• **WORK REQUIRED**: Transcribe the full listing without changing a word, and omit its pictures.

+++ STUDY MATERIAL

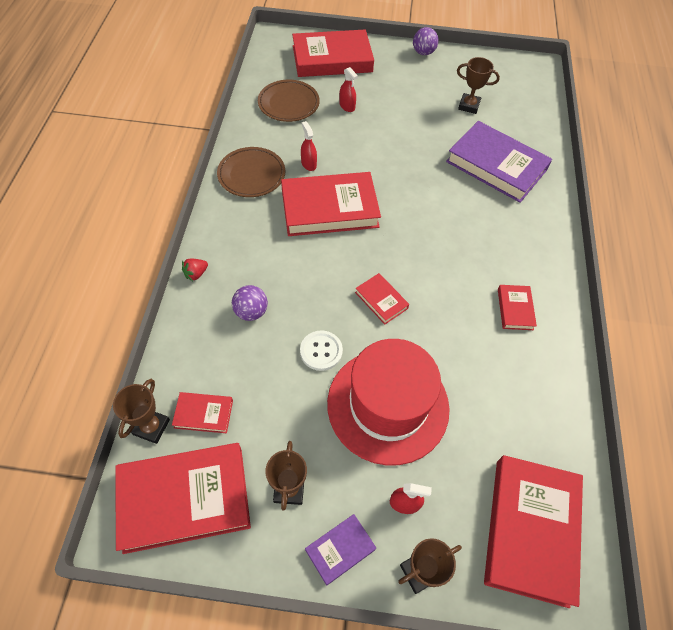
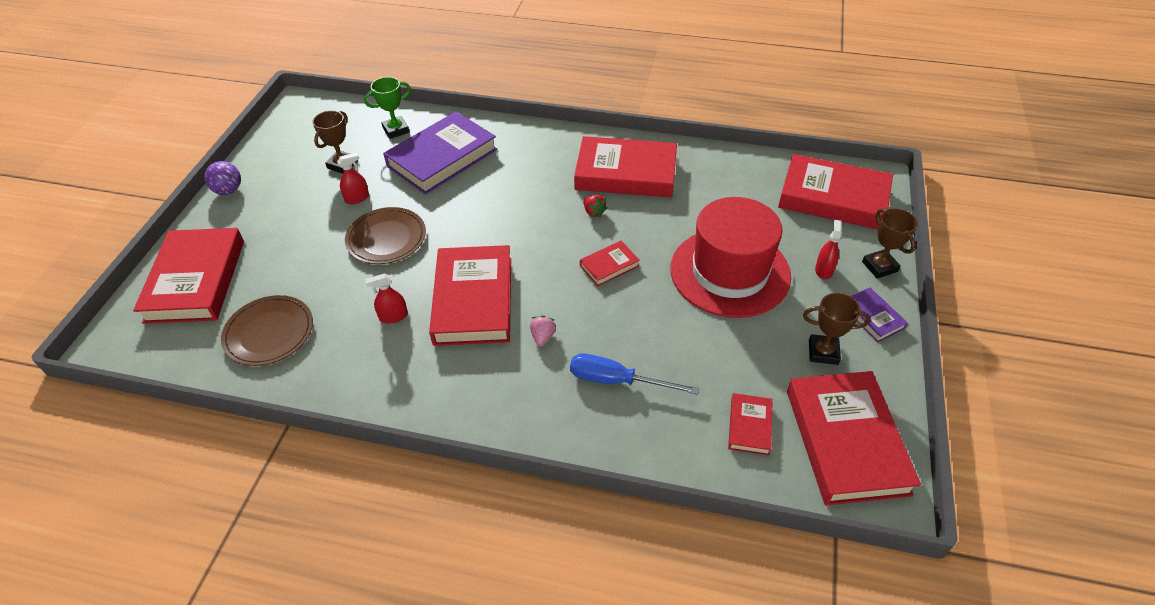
camera: 80 degrees left, 10 degrees down
brown trophy [113,379,170,444] -> none
red strawberry [182,259,208,281] -> red strawberry moved to [584,195,608,217]
brown plate [217,147,285,197] -> brown plate moved to [345,207,426,264]
purple ball [232,285,268,321] -> blue screwdriver [570,353,699,395]
white button [300,330,343,371] -> none
red spray bottle [339,67,358,112] -> red spray bottle moved to [337,153,369,204]
red book [498,285,537,330] -> red book [574,136,677,198], size x2.14
none -> green trophy [364,77,411,139]
none -> pink strawberry [530,315,556,346]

++++++

• **ANSWER TO THE PROBLEM**:
camera: 80 degrees left, 10 degrees down
brown trophy [113,379,170,444] -> none
red strawberry [182,259,208,281] -> red strawberry moved to [584,195,608,217]
brown plate [217,147,285,197] -> brown plate moved to [345,207,426,264]
purple ball [232,285,268,321] -> blue screwdriver [570,353,699,395]
white button [300,330,343,371] -> none
red spray bottle [339,67,358,112] -> red spray bottle moved to [337,153,369,204]
red book [498,285,537,330] -> red book [574,136,677,198], size x2.14
none -> green trophy [364,77,411,139]
none -> pink strawberry [530,315,556,346]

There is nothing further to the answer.